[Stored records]
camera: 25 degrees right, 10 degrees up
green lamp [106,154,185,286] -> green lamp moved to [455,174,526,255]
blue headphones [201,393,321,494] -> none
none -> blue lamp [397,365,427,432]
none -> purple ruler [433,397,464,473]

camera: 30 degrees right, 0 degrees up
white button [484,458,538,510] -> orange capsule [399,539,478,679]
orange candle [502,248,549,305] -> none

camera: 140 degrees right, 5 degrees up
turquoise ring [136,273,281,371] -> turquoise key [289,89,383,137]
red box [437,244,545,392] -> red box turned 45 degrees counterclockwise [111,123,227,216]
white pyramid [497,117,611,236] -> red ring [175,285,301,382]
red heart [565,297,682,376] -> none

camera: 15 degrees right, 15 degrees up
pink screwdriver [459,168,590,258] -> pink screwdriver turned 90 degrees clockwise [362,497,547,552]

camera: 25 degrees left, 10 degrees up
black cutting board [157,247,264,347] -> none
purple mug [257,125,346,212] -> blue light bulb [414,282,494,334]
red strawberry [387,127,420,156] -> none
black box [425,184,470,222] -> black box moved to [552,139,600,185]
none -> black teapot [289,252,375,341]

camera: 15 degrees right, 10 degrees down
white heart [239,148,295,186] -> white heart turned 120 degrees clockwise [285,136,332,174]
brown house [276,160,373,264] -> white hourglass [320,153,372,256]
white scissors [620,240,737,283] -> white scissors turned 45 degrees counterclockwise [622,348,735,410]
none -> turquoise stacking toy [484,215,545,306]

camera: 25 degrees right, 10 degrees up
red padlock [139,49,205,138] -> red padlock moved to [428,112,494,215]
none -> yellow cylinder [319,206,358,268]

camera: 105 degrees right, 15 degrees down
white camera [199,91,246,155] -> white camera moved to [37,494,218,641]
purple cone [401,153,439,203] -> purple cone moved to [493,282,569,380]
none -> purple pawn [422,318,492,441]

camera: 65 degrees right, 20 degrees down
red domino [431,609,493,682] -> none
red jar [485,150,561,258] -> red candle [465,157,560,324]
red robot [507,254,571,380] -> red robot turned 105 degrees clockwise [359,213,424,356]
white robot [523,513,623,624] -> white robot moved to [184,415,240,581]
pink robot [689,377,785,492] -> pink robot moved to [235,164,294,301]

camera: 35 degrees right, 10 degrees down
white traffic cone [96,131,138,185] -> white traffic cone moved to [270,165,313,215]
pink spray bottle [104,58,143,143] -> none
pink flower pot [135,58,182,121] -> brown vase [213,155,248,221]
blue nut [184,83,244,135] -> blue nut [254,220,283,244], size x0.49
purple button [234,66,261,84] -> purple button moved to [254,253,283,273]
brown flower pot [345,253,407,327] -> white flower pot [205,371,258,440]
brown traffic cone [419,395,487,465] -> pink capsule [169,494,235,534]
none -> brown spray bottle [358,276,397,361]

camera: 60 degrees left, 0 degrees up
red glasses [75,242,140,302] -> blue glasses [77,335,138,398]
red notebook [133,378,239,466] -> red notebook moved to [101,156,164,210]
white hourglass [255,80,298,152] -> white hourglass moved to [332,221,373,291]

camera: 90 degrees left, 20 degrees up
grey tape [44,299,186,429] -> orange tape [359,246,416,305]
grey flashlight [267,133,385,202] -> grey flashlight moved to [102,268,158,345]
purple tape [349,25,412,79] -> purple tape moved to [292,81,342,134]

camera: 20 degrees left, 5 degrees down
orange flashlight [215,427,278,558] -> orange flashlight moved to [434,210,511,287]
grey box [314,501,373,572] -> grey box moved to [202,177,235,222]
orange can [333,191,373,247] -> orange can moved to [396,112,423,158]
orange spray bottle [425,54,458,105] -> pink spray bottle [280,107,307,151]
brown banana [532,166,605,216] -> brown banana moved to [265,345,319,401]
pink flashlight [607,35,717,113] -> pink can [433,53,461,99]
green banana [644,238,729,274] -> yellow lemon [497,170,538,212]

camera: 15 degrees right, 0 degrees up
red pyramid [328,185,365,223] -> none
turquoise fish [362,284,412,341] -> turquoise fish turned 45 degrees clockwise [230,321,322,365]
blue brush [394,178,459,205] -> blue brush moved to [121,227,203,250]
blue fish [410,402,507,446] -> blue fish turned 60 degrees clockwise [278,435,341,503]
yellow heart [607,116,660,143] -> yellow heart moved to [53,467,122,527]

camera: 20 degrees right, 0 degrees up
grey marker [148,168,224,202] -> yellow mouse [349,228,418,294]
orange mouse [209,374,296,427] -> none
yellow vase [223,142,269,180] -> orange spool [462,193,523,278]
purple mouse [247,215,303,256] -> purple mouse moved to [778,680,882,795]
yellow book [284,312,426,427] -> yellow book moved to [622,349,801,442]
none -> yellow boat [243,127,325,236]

§ **Problem requirements**
Your reply is to repeat, unchanged, the lines above running from the one with "pink flashlight [607,35,717,113]" up to and including the one with "orange mouse [209,374,296,427] -> none".

§ **Exercise answer**
pink flashlight [607,35,717,113] -> pink can [433,53,461,99]
green banana [644,238,729,274] -> yellow lemon [497,170,538,212]

camera: 15 degrees right, 0 degrees up
red pyramid [328,185,365,223] -> none
turquoise fish [362,284,412,341] -> turquoise fish turned 45 degrees clockwise [230,321,322,365]
blue brush [394,178,459,205] -> blue brush moved to [121,227,203,250]
blue fish [410,402,507,446] -> blue fish turned 60 degrees clockwise [278,435,341,503]
yellow heart [607,116,660,143] -> yellow heart moved to [53,467,122,527]

camera: 20 degrees right, 0 degrees up
grey marker [148,168,224,202] -> yellow mouse [349,228,418,294]
orange mouse [209,374,296,427] -> none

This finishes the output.